Prompt |
For this exercise, transcribe the records below without changing a word.

Source records |

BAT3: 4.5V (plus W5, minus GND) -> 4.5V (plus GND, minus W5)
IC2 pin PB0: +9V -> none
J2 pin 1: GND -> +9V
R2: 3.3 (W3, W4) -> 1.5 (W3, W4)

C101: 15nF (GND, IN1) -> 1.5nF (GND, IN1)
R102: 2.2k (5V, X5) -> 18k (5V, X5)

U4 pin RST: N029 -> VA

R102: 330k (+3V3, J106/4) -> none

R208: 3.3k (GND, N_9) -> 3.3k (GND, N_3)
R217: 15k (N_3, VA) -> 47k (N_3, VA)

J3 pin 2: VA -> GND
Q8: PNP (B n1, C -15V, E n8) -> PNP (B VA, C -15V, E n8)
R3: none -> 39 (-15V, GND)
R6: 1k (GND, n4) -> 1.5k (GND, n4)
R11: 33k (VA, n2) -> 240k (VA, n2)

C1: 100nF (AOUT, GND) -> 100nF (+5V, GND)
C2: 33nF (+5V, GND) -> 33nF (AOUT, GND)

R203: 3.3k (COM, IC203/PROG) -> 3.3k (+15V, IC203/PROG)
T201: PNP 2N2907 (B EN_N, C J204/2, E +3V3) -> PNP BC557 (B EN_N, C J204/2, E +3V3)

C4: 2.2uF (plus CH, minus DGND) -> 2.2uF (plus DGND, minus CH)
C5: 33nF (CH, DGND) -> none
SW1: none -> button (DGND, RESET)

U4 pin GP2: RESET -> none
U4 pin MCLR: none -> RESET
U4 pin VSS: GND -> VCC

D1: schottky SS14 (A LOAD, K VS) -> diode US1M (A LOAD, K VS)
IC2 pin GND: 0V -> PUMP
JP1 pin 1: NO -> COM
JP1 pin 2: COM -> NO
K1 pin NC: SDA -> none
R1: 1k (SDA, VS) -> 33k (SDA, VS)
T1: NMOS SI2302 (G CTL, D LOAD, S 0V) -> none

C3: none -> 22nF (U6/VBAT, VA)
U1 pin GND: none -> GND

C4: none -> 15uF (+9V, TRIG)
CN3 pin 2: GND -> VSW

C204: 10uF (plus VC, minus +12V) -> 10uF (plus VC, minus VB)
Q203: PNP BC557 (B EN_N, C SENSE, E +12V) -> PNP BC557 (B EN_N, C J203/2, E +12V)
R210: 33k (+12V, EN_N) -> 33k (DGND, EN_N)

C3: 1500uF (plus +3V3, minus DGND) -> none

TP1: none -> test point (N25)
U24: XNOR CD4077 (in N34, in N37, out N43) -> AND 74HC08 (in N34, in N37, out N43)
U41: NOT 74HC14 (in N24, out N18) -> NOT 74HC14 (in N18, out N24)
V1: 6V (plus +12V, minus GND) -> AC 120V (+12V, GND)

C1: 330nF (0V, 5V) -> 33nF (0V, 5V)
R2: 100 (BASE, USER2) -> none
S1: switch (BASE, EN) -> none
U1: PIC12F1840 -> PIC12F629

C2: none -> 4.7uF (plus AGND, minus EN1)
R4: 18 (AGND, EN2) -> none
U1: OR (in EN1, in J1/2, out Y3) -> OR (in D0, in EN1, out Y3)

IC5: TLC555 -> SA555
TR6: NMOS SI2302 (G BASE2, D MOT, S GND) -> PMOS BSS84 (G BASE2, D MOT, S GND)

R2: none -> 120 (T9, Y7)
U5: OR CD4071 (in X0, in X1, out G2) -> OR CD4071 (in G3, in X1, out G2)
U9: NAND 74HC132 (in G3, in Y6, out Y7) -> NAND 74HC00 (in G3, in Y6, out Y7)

Problem solution |
BAT3: 4.5V (plus W5, minus GND) -> 4.5V (plus GND, minus W5)
IC2 pin PB0: +9V -> none
J2 pin 1: GND -> +9V
R2: 3.3 (W3, W4) -> 1.5 (W3, W4)

C101: 15nF (GND, IN1) -> 1.5nF (GND, IN1)
R102: 2.2k (5V, X5) -> 18k (5V, X5)

U4 pin RST: N029 -> VA

R102: 330k (+3V3, J106/4) -> none

R208: 3.3k (GND, N_9) -> 3.3k (GND, N_3)
R217: 15k (N_3, VA) -> 47k (N_3, VA)

J3 pin 2: VA -> GND
Q8: PNP (B n1, C -15V, E n8) -> PNP (B VA, C -15V, E n8)
R3: none -> 39 (-15V, GND)
R6: 1k (GND, n4) -> 1.5k (GND, n4)
R11: 33k (VA, n2) -> 240k (VA, n2)

C1: 100nF (AOUT, GND) -> 100nF (+5V, GND)
C2: 33nF (+5V, GND) -> 33nF (AOUT, GND)

R203: 3.3k (COM, IC203/PROG) -> 3.3k (+15V, IC203/PROG)
T201: PNP 2N2907 (B EN_N, C J204/2, E +3V3) -> PNP BC557 (B EN_N, C J204/2, E +3V3)

C4: 2.2uF (plus CH, minus DGND) -> 2.2uF (plus DGND, minus CH)
C5: 33nF (CH, DGND) -> none
SW1: none -> button (DGND, RESET)

U4 pin GP2: RESET -> none
U4 pin MCLR: none -> RESET
U4 pin VSS: GND -> VCC

D1: schottky SS14 (A LOAD, K VS) -> diode US1M (A LOAD, K VS)
IC2 pin GND: 0V -> PUMP
JP1 pin 1: NO -> COM
JP1 pin 2: COM -> NO
K1 pin NC: SDA -> none
R1: 1k (SDA, VS) -> 33k (SDA, VS)
T1: NMOS SI2302 (G CTL, D LOAD, S 0V) -> none

C3: none -> 22nF (U6/VBAT, VA)
U1 pin GND: none -> GND

C4: none -> 15uF (+9V, TRIG)
CN3 pin 2: GND -> VSW

C204: 10uF (plus VC, minus +12V) -> 10uF (plus VC, minus VB)
Q203: PNP BC557 (B EN_N, C SENSE, E +12V) -> PNP BC557 (B EN_N, C J203/2, E +12V)
R210: 33k (+12V, EN_N) -> 33k (DGND, EN_N)

C3: 1500uF (plus +3V3, minus DGND) -> none

TP1: none -> test point (N25)
U24: XNOR CD4077 (in N34, in N37, out N43) -> AND 74HC08 (in N34, in N37, out N43)
U41: NOT 74HC14 (in N24, out N18) -> NOT 74HC14 (in N18, out N24)
V1: 6V (plus +12V, minus GND) -> AC 120V (+12V, GND)

C1: 330nF (0V, 5V) -> 33nF (0V, 5V)
R2: 100 (BASE, USER2) -> none
S1: switch (BASE, EN) -> none
U1: PIC12F1840 -> PIC12F629

C2: none -> 4.7uF (plus AGND, minus EN1)
R4: 18 (AGND, EN2) -> none
U1: OR (in EN1, in J1/2, out Y3) -> OR (in D0, in EN1, out Y3)

IC5: TLC555 -> SA555
TR6: NMOS SI2302 (G BASE2, D MOT, S GND) -> PMOS BSS84 (G BASE2, D MOT, S GND)

R2: none -> 120 (T9, Y7)
U5: OR CD4071 (in X0, in X1, out G2) -> OR CD4071 (in G3, in X1, out G2)
U9: NAND 74HC132 (in G3, in Y6, out Y7) -> NAND 74HC00 (in G3, in Y6, out Y7)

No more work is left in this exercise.